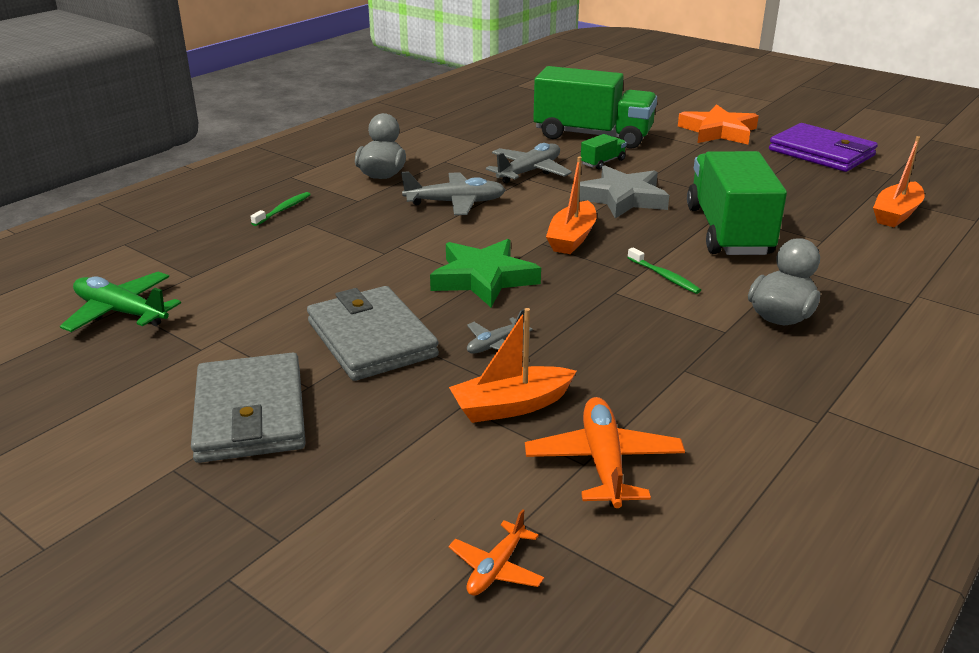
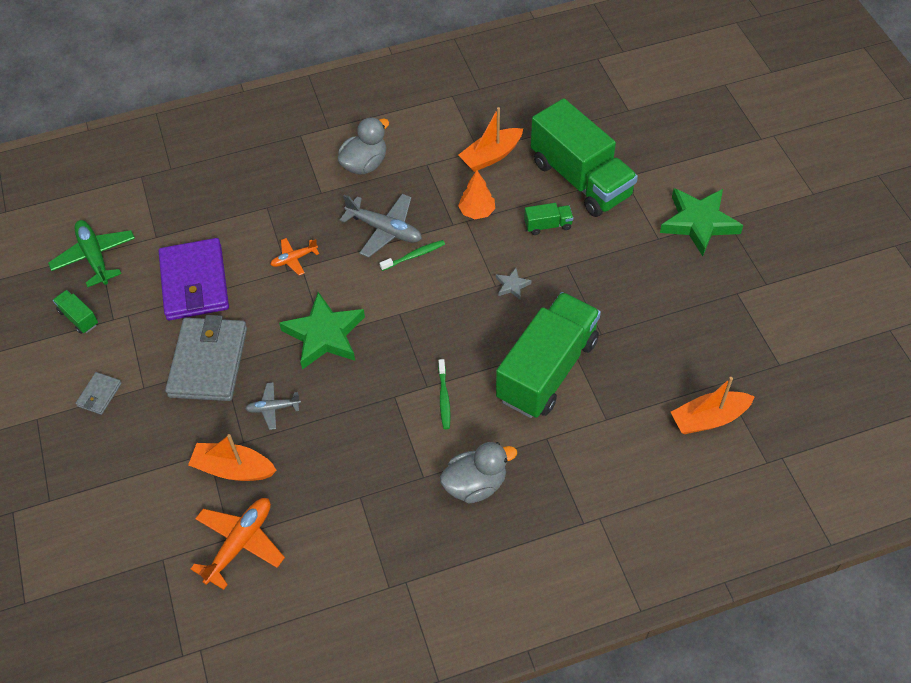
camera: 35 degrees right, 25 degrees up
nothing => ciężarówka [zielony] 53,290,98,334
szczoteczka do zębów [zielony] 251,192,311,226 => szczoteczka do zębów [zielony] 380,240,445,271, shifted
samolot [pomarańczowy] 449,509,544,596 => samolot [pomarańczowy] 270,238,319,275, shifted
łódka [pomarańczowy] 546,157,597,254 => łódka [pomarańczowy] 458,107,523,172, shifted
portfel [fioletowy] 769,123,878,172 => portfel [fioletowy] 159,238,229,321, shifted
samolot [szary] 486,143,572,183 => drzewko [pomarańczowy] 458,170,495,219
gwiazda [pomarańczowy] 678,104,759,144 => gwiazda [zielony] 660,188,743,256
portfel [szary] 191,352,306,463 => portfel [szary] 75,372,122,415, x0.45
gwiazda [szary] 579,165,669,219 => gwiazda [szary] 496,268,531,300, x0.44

* _What to do_: Each line from the one containing "łódka [pomarańczowy] 546,157,597,254" to the last line of the material above should be reproduced word for word, with nothing added.

* _Solution to the exercise_:
łódka [pomarańczowy] 546,157,597,254 => łódka [pomarańczowy] 458,107,523,172, shifted
portfel [fioletowy] 769,123,878,172 => portfel [fioletowy] 159,238,229,321, shifted
samolot [szary] 486,143,572,183 => drzewko [pomarańczowy] 458,170,495,219
gwiazda [pomarańczowy] 678,104,759,144 => gwiazda [zielony] 660,188,743,256
portfel [szary] 191,352,306,463 => portfel [szary] 75,372,122,415, x0.45
gwiazda [szary] 579,165,669,219 => gwiazda [szary] 496,268,531,300, x0.44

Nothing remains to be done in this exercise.